■ YOUR GOAL ■
Among the lines below, the one containing "shelving: (174, 139) -> (250, 202), moved" opens the range and the one containing "shoe rack: (521, 150)" closes it. Print that range exactly, without the pictures.

■ RECORDS FOR THE TASK ■

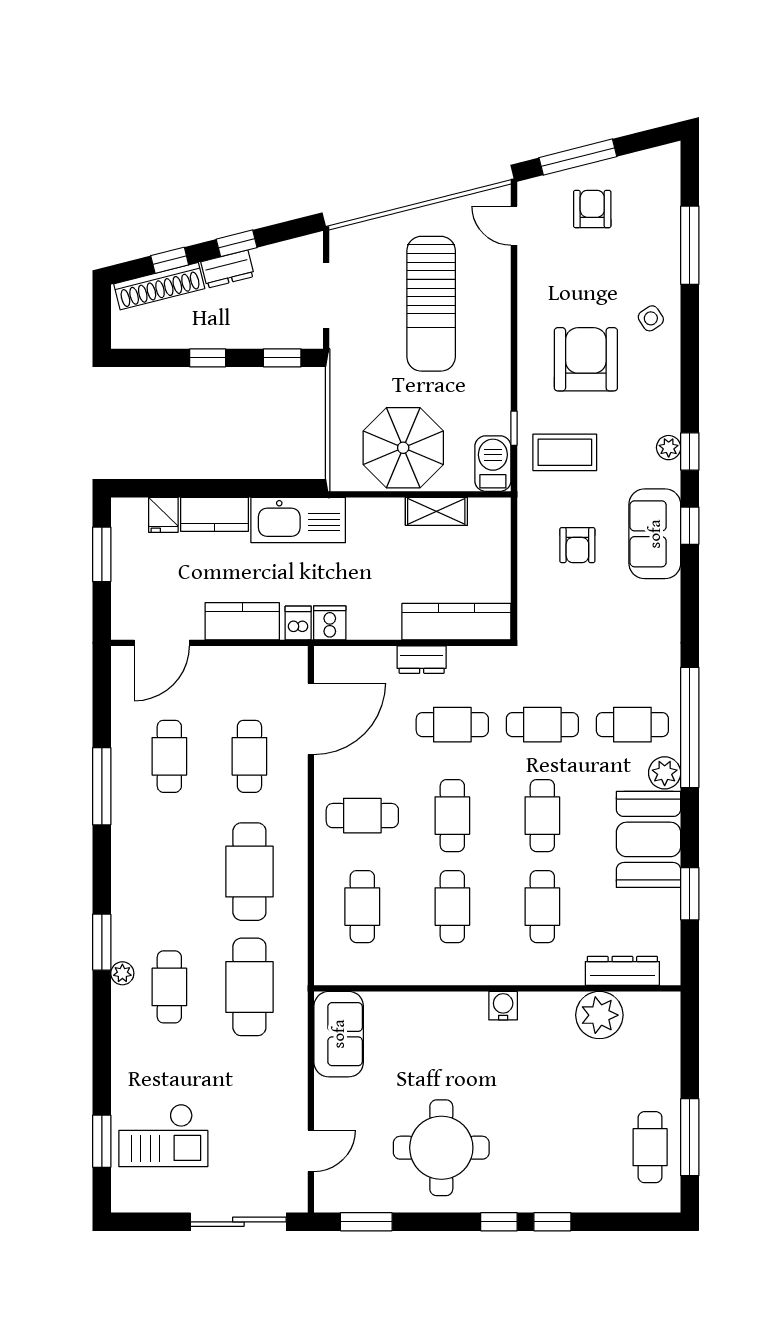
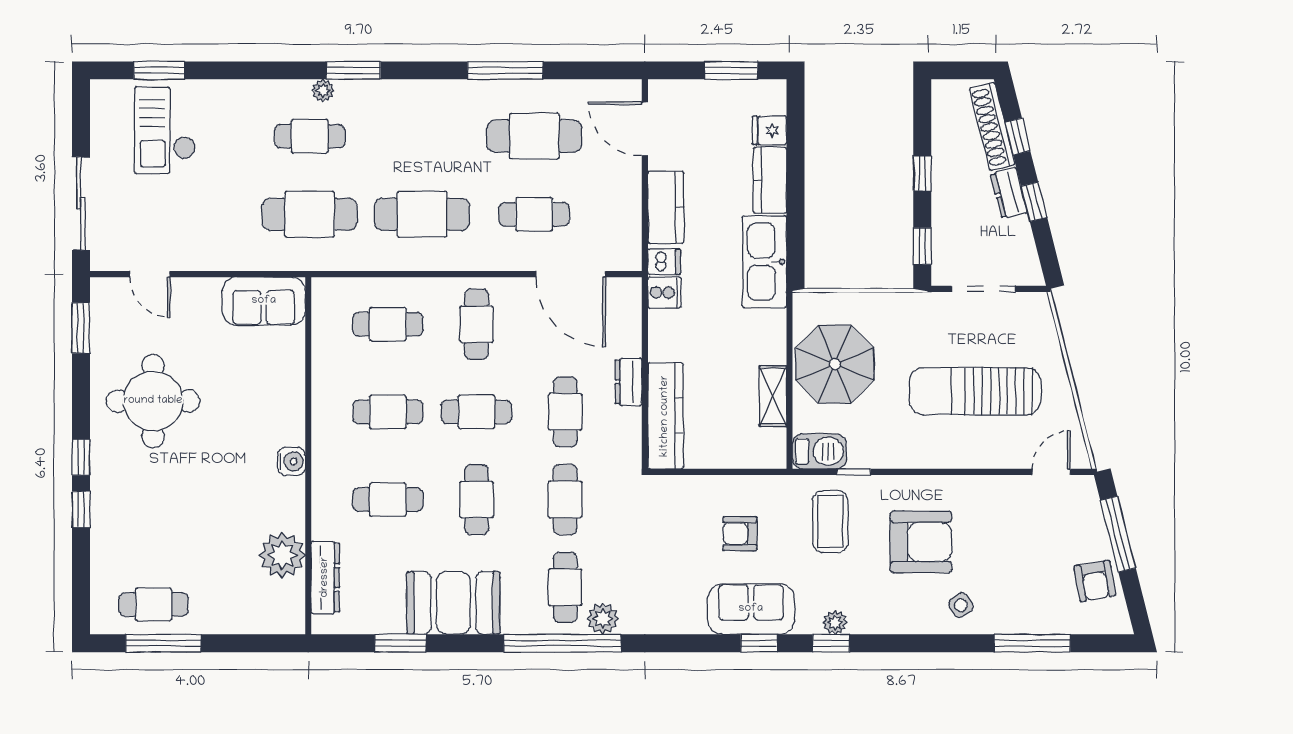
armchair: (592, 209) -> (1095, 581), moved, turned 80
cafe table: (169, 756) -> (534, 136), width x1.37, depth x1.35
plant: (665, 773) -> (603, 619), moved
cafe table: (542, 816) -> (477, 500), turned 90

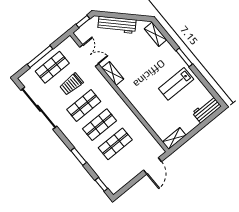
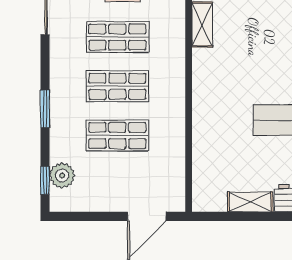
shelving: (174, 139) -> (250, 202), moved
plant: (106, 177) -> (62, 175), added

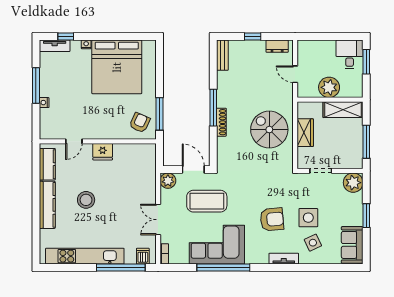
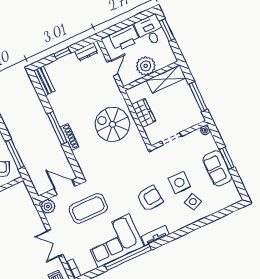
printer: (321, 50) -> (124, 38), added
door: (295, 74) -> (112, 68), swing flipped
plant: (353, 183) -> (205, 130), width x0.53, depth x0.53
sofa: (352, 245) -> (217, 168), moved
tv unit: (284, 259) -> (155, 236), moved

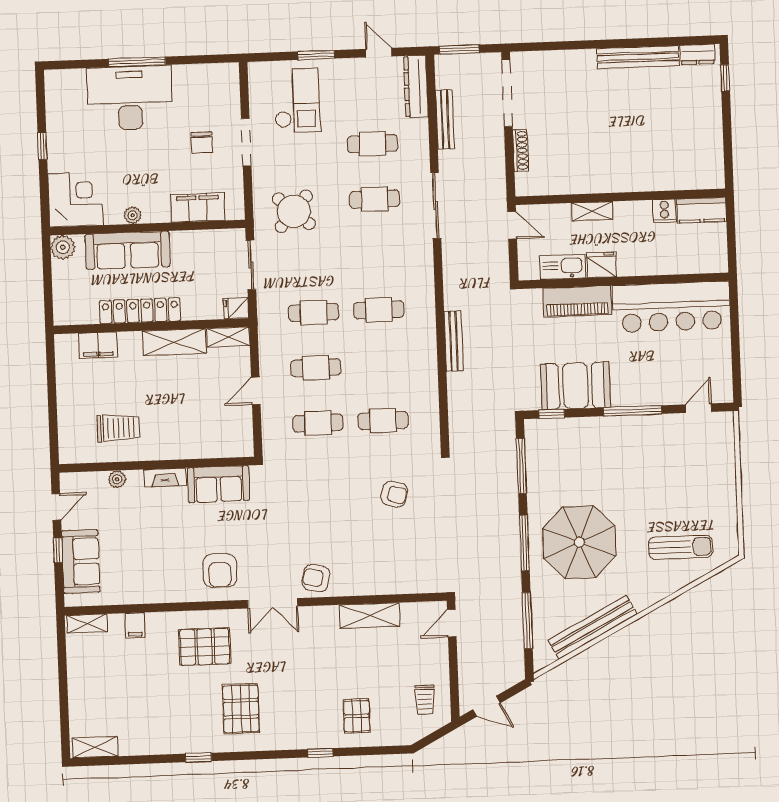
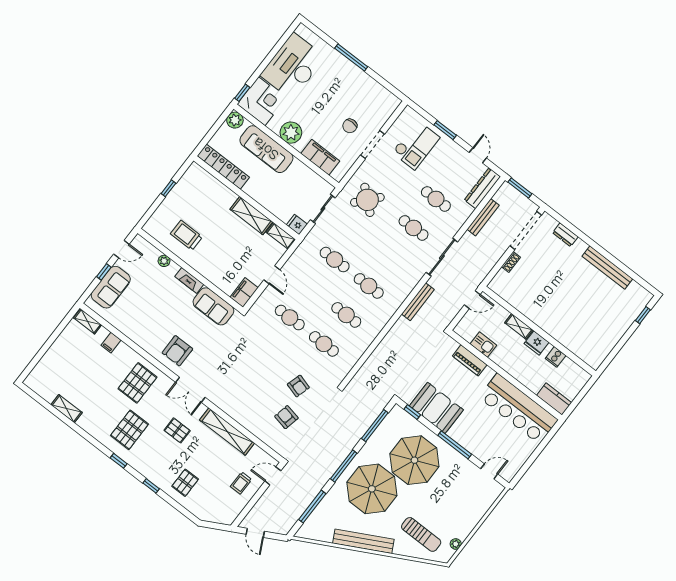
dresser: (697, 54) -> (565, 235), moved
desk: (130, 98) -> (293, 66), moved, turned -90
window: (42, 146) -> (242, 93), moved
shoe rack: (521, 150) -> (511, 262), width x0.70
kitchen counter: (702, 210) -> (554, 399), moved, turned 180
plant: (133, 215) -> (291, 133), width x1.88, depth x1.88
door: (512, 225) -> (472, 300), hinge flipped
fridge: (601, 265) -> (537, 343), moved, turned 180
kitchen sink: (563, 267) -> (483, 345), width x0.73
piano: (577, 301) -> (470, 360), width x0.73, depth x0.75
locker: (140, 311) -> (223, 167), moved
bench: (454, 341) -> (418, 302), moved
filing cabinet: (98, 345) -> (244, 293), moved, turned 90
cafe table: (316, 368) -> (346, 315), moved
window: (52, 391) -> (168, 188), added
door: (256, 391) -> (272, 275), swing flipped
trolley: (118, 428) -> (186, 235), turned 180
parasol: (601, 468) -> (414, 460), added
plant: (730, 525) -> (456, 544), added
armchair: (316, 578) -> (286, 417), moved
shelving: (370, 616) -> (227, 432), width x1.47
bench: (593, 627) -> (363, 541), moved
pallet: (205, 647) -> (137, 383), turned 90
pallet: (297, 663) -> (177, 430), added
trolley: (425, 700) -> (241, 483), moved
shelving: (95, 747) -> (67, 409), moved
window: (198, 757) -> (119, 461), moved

■ THE COMPLETED TASK ■
shelving: (174, 139) -> (250, 202), moved
plant: (106, 177) -> (62, 175), added

printer: (321, 50) -> (124, 38), added
door: (295, 74) -> (112, 68), swing flipped
plant: (353, 183) -> (205, 130), width x0.53, depth x0.53
sofa: (352, 245) -> (217, 168), moved
tv unit: (284, 259) -> (155, 236), moved

dresser: (697, 54) -> (565, 235), moved
desk: (130, 98) -> (293, 66), moved, turned -90
window: (42, 146) -> (242, 93), moved
shoe rack: (521, 150) -> (511, 262), width x0.70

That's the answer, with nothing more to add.